• Assignment:
Among the records below, find the line with "(487, 394) = (215, 301): grey duck -> none" and the line with "(293, 230) = (327, 136): none". Set down both and every line between, exactly and with no pictures, but nothing else.

+ + + +

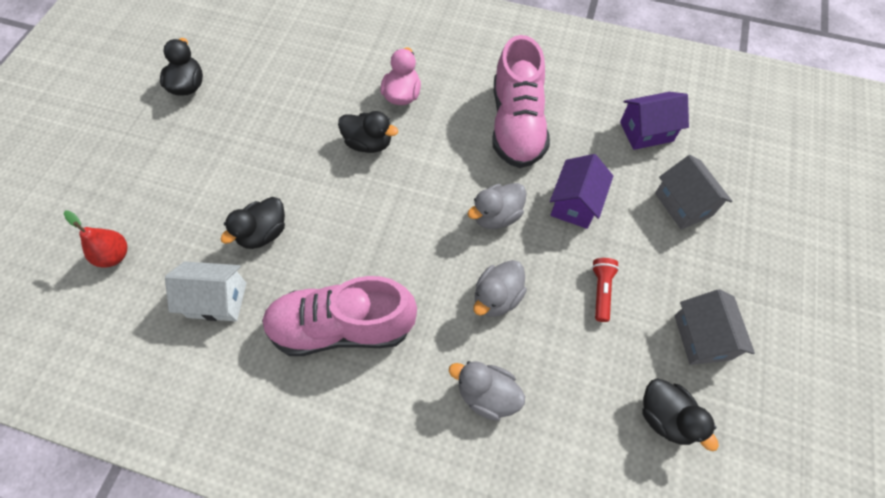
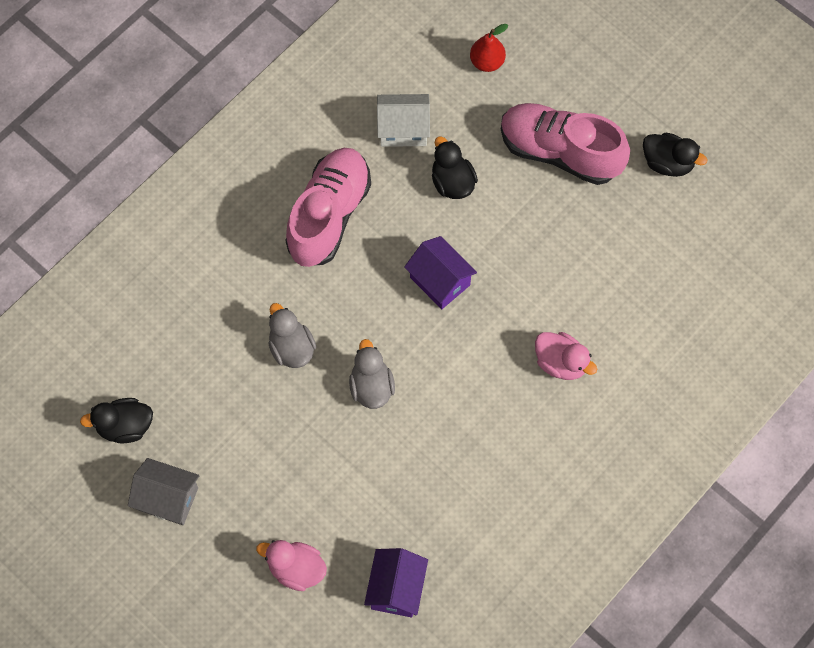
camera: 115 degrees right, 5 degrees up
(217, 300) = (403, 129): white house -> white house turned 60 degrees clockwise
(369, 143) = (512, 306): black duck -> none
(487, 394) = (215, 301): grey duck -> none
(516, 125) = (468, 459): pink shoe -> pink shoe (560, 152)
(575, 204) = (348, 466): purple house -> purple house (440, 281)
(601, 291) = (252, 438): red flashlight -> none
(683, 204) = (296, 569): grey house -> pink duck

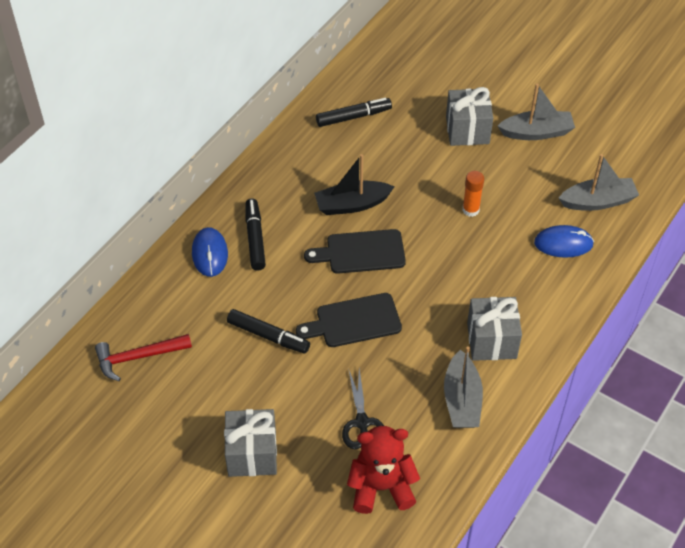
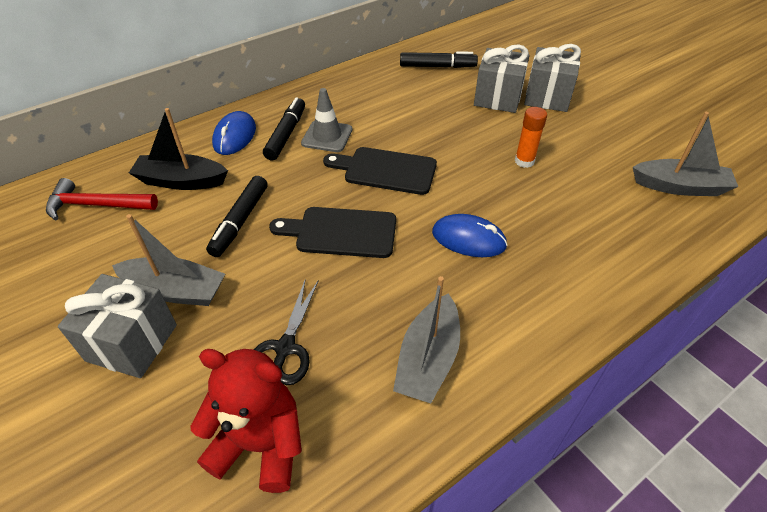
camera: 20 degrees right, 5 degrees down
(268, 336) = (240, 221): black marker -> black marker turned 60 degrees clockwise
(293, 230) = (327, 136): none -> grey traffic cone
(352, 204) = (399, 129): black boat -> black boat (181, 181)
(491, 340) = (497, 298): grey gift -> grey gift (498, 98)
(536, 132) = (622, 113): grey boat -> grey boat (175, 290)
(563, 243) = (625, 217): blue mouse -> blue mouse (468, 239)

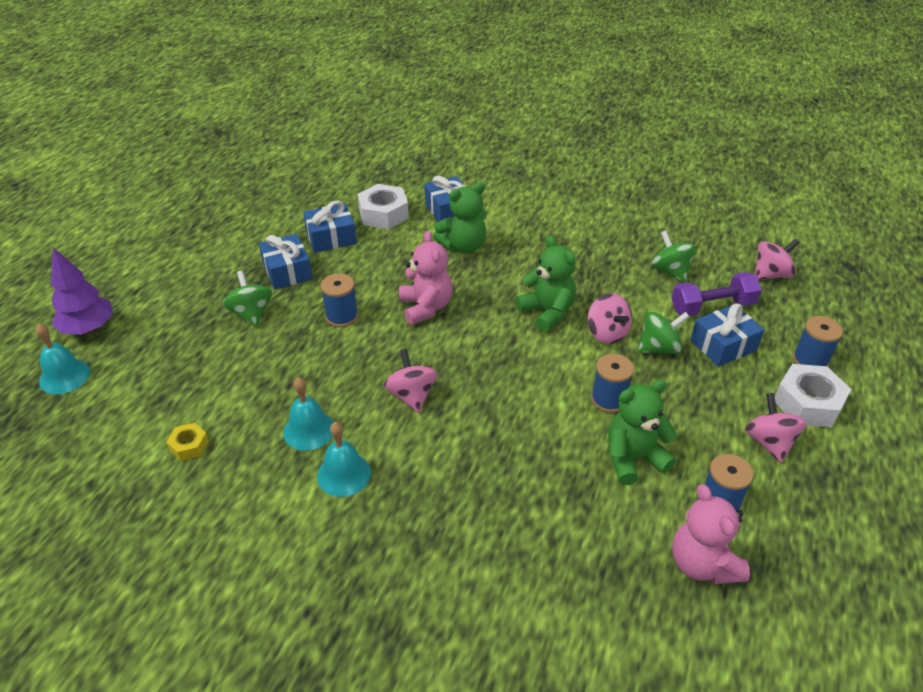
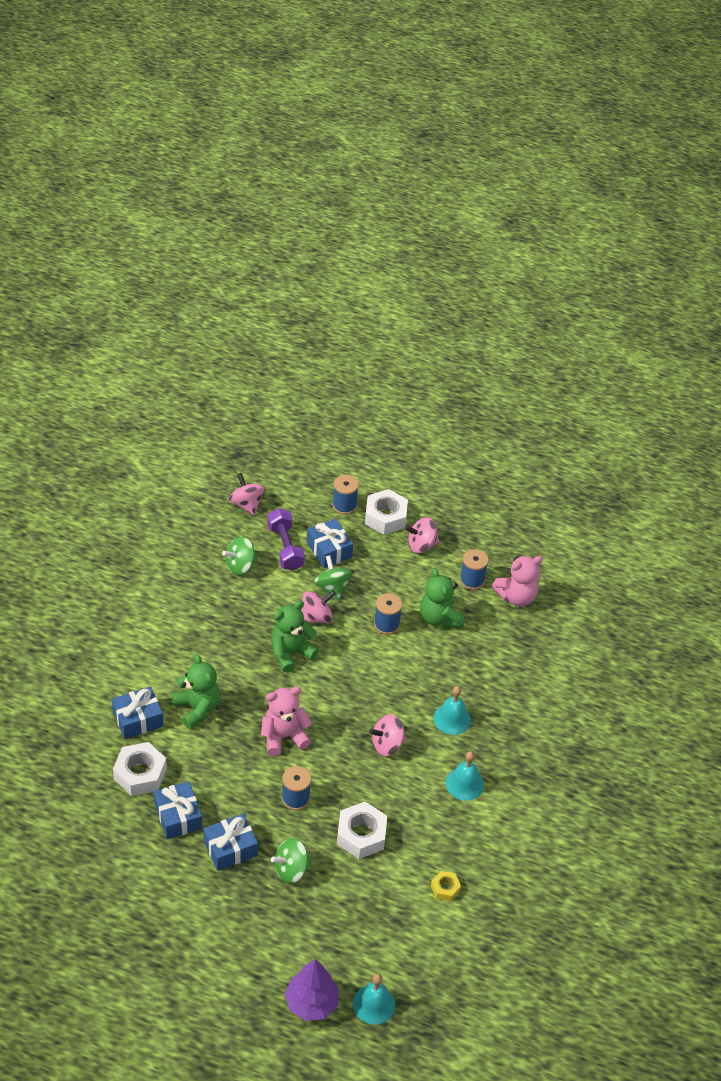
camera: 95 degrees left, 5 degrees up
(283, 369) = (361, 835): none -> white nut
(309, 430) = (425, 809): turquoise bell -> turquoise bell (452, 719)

+ + + +

• Answer to the exercise:
(487, 394) = (215, 301): grey duck -> none
(516, 125) = (468, 459): pink shoe -> pink shoe (560, 152)
(575, 204) = (348, 466): purple house -> purple house (440, 281)
(601, 291) = (252, 438): red flashlight -> none
(683, 204) = (296, 569): grey house -> pink duck

camera: 20 degrees right, 5 degrees down
(268, 336) = (240, 221): black marker -> black marker turned 60 degrees clockwise
(293, 230) = (327, 136): none -> grey traffic cone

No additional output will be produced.